[Records from a data collection]
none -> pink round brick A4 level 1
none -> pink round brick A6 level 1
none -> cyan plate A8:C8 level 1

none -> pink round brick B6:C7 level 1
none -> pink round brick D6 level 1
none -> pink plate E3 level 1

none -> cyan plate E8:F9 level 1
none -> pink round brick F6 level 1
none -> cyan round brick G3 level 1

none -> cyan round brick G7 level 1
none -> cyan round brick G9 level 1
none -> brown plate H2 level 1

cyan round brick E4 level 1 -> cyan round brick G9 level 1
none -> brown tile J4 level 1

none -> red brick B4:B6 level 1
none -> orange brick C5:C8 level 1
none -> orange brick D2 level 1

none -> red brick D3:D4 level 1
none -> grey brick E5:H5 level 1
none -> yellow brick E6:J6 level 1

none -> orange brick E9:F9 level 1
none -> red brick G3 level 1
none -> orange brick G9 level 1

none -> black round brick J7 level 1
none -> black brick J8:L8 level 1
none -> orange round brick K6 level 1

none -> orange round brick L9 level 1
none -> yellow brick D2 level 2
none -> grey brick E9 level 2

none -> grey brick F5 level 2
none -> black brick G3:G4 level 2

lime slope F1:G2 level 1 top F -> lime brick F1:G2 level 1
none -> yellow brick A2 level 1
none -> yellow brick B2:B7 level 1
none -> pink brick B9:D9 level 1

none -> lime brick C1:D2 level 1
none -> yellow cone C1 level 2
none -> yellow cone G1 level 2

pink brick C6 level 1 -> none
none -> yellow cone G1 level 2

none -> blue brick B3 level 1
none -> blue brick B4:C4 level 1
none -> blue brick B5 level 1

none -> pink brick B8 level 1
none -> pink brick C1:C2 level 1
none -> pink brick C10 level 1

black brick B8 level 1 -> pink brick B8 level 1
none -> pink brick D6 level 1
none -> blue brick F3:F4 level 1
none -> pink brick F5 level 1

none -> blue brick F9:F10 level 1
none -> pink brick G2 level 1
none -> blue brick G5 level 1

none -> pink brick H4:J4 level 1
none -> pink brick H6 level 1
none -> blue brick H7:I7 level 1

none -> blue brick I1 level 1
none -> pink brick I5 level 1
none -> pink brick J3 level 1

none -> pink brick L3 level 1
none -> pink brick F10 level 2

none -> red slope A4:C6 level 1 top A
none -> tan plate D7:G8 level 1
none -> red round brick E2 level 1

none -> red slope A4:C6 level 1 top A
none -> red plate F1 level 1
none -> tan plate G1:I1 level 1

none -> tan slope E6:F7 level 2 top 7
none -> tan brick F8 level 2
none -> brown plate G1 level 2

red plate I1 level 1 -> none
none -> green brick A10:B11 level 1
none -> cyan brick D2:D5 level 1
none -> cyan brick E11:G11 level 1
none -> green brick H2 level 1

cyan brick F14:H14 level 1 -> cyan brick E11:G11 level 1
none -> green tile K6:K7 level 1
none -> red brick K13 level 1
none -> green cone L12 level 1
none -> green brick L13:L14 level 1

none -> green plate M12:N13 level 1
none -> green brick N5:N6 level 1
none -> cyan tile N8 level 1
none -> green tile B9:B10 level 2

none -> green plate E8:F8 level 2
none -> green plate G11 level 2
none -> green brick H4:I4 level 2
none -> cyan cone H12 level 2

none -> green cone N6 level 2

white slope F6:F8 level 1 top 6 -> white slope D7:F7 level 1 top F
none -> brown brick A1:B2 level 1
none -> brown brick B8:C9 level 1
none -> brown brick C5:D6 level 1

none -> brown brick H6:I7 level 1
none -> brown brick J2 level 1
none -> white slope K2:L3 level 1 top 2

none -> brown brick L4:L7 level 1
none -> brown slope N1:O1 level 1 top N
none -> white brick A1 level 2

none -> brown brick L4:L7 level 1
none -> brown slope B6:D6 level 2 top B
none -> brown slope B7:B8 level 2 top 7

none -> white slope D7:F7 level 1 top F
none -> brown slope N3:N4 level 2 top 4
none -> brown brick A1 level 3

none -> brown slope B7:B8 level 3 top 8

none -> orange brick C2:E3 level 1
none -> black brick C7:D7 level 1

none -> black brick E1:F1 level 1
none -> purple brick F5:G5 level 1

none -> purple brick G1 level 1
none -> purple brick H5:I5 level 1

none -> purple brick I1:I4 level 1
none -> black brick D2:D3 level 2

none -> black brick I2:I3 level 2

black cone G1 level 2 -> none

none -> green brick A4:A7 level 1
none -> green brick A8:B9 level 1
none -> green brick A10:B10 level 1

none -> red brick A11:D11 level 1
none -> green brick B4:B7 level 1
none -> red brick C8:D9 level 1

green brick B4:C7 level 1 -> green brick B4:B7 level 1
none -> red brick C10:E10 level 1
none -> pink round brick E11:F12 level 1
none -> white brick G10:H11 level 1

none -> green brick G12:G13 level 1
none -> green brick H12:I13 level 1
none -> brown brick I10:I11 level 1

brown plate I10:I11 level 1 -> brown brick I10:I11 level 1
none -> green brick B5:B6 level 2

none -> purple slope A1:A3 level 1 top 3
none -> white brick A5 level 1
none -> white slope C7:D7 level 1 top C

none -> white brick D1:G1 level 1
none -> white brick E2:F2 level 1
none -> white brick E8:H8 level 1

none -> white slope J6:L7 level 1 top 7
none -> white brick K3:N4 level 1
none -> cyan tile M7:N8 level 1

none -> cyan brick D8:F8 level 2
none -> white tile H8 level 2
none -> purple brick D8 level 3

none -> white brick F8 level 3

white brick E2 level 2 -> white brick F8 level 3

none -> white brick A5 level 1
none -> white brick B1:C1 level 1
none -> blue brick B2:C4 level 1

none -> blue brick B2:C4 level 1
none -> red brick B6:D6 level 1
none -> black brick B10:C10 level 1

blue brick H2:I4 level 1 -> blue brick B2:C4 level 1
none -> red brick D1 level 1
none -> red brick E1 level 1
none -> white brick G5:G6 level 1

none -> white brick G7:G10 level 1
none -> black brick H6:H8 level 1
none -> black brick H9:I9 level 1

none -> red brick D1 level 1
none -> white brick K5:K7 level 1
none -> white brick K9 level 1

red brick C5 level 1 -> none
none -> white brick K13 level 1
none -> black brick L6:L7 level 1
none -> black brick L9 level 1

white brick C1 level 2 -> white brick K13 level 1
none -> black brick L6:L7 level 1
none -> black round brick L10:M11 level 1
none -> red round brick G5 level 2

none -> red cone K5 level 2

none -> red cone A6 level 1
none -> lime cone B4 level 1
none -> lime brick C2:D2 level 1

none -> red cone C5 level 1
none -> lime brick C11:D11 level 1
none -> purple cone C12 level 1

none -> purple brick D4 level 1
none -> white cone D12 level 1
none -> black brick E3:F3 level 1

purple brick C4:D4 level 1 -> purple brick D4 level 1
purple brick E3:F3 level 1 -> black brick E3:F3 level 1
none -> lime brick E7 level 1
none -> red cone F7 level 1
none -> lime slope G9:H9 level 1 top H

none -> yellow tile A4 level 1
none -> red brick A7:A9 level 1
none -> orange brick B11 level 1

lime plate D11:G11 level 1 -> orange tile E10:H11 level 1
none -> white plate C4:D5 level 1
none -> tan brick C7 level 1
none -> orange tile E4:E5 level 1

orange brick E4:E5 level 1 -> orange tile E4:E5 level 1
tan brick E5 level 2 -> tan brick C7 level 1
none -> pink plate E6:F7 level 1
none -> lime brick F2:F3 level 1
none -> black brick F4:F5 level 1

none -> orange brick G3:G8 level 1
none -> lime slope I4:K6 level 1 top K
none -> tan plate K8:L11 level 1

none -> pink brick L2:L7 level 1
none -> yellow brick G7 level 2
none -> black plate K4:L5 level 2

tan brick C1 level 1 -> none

* **What needs to be done**
Start with the line above that contains "none -> green brick A4:A7 level 1" and end with the line that contains "green brick B4:C7". Write out those lines exactly, and only those.

* **Answer to the exercise**
none -> green brick A4:A7 level 1
none -> green brick A8:B9 level 1
none -> green brick A10:B10 level 1

none -> red brick A11:D11 level 1
none -> green brick B4:B7 level 1
none -> red brick C8:D9 level 1

green brick B4:C7 level 1 -> green brick B4:B7 level 1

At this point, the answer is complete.